(AVAILABLE DATA):
──────────────────────────────
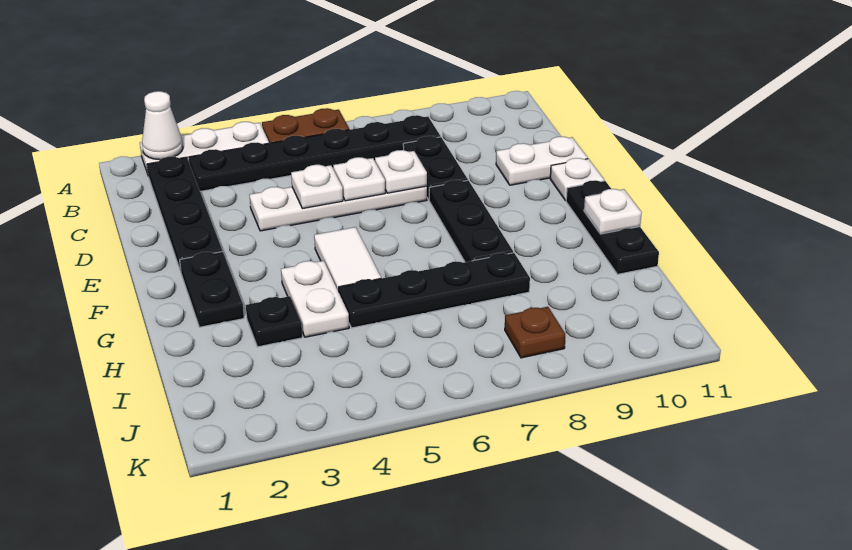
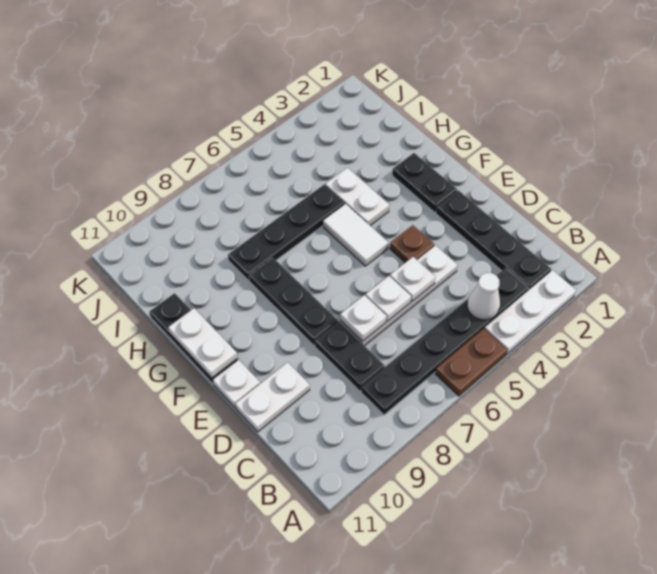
white cone A2 level 2 -> white cone B4 level 2
white plate G11 level 2 -> white plate F11:G11 level 2
black plate H3 level 1 -> none
brown plate J8 level 1 -> brown plate E4 level 1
──────────────────────────────
(TASK DETAILS): All of the lines above should be printed exactly, minus the pictures.

(THE ANSWER):
white cone A2 level 2 -> white cone B4 level 2
white plate G11 level 2 -> white plate F11:G11 level 2
black plate H3 level 1 -> none
brown plate J8 level 1 -> brown plate E4 level 1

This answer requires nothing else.